─── SUPPLIED DATA ───
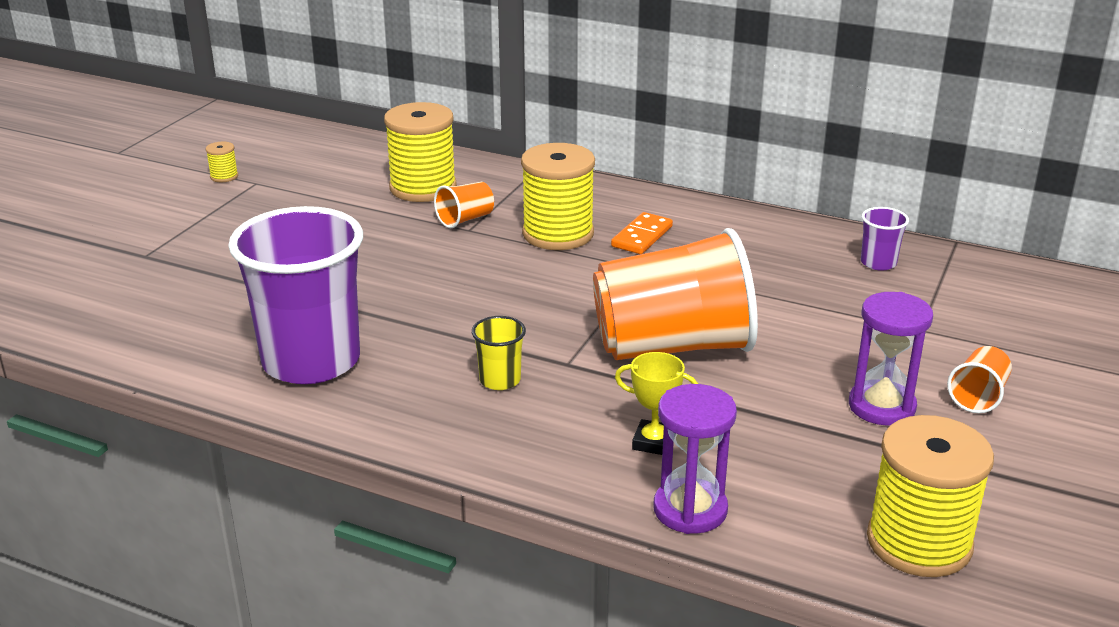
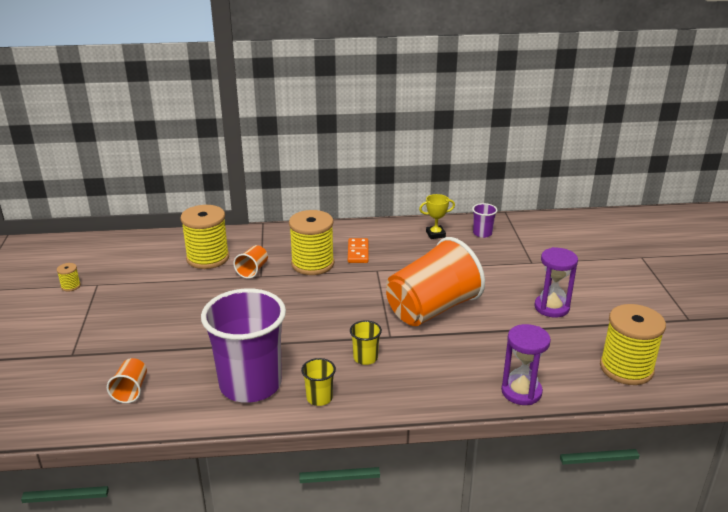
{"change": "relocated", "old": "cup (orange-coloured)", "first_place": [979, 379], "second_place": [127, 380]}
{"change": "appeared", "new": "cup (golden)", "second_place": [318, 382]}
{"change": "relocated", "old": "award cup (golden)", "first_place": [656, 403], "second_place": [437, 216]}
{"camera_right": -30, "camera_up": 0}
───
* **EXERCISE BRIEF**
The expected output is every line from the material above where "golden" can be found.

* **EXERCISE SOLUTION**
{"change": "appeared", "new": "cup (golden)", "second_place": [318, 382]}
{"change": "relocated", "old": "award cup (golden)", "first_place": [656, 403], "second_place": [437, 216]}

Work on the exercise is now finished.